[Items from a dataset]
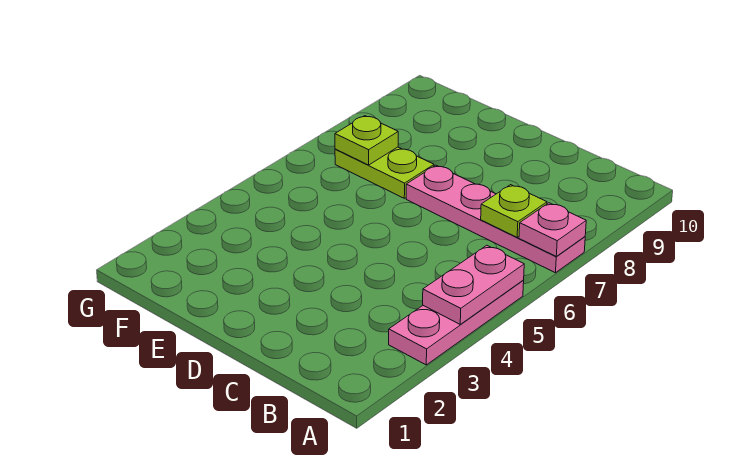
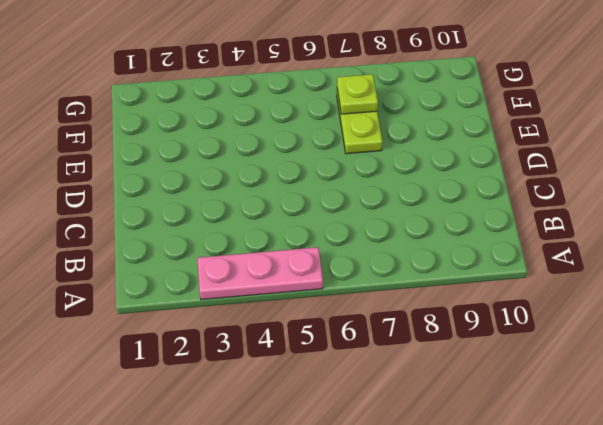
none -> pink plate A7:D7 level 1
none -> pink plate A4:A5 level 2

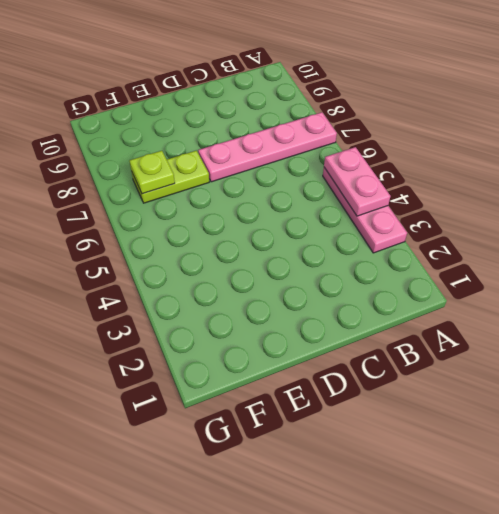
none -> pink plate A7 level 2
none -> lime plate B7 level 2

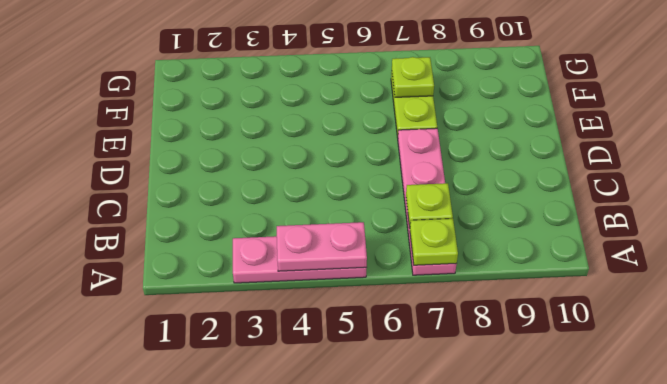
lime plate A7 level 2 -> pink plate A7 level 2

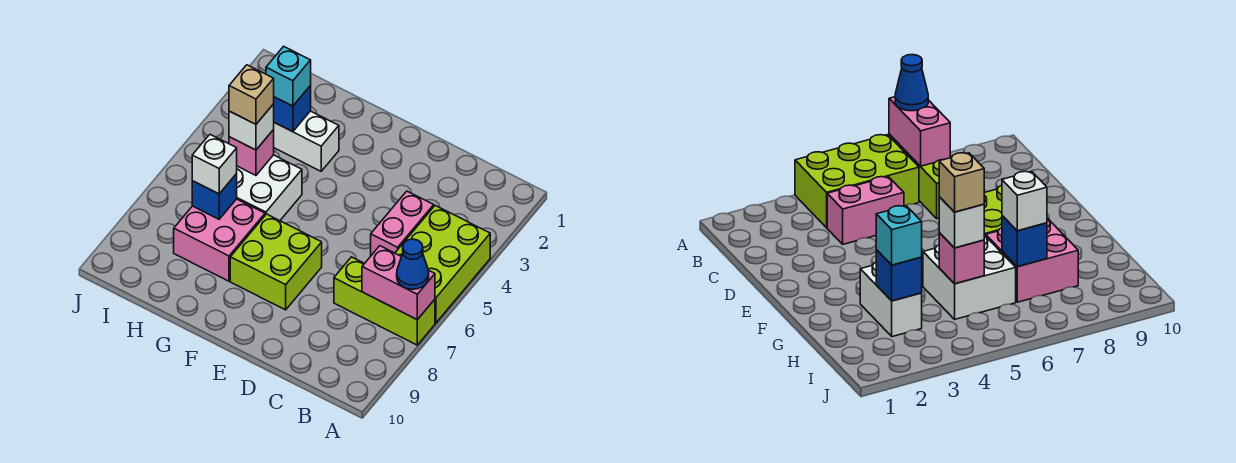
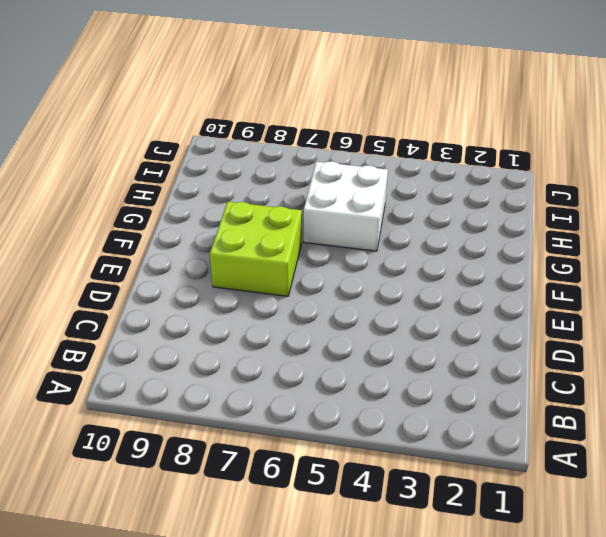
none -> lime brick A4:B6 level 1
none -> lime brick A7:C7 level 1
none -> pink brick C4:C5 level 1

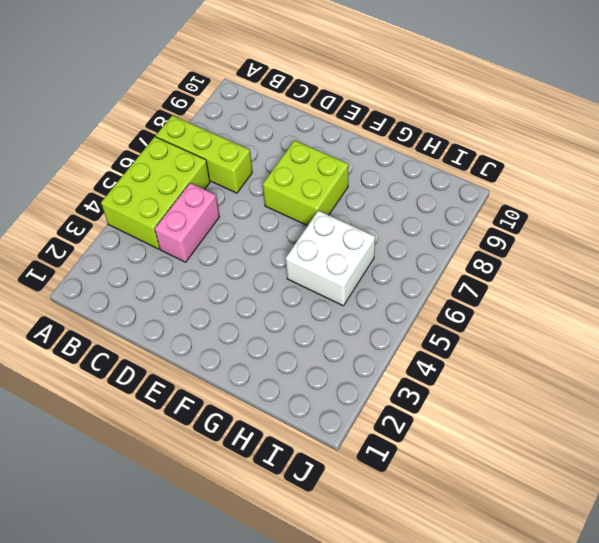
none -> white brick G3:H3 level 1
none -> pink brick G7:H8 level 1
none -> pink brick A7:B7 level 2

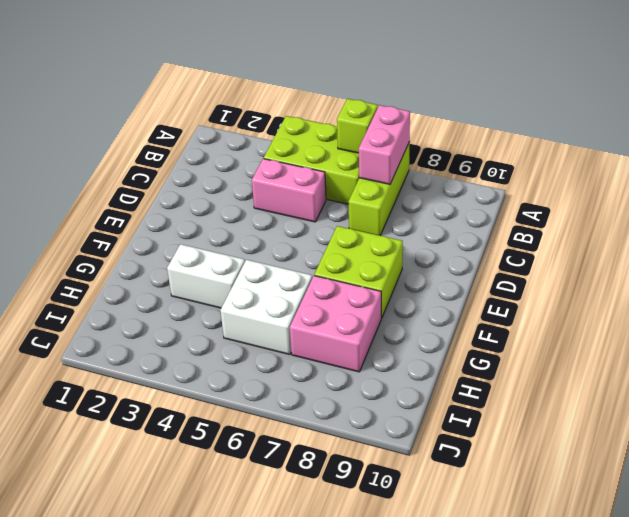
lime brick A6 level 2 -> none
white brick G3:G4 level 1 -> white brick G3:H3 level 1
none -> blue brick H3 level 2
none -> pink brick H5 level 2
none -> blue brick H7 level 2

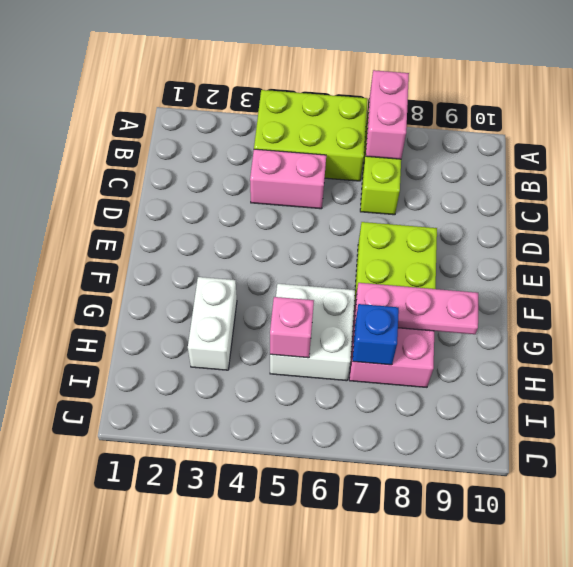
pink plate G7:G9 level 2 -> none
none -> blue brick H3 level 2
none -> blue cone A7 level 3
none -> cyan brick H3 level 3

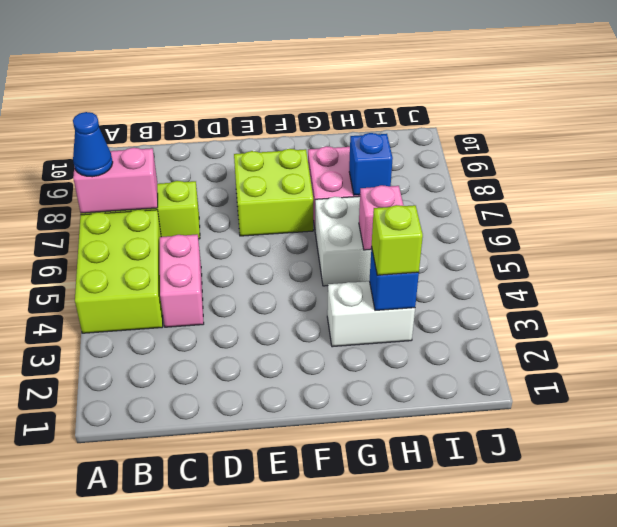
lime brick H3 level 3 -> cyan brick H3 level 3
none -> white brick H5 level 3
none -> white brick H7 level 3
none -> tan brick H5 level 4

▶ Work to complete:
Return all records exactly; no pictures.

▶ Answer to this exercise:
none -> pink plate A7:D7 level 1
none -> pink plate A4:A5 level 2

none -> pink plate A7 level 2
none -> lime plate B7 level 2

lime plate A7 level 2 -> pink plate A7 level 2

none -> lime brick A4:B6 level 1
none -> lime brick A7:C7 level 1
none -> pink brick C4:C5 level 1

none -> white brick G3:H3 level 1
none -> pink brick G7:H8 level 1
none -> pink brick A7:B7 level 2

lime brick A6 level 2 -> none
white brick G3:G4 level 1 -> white brick G3:H3 level 1
none -> blue brick H3 level 2
none -> pink brick H5 level 2
none -> blue brick H7 level 2

pink plate G7:G9 level 2 -> none
none -> blue brick H3 level 2
none -> blue cone A7 level 3
none -> cyan brick H3 level 3

lime brick H3 level 3 -> cyan brick H3 level 3
none -> white brick H5 level 3
none -> white brick H7 level 3
none -> tan brick H5 level 4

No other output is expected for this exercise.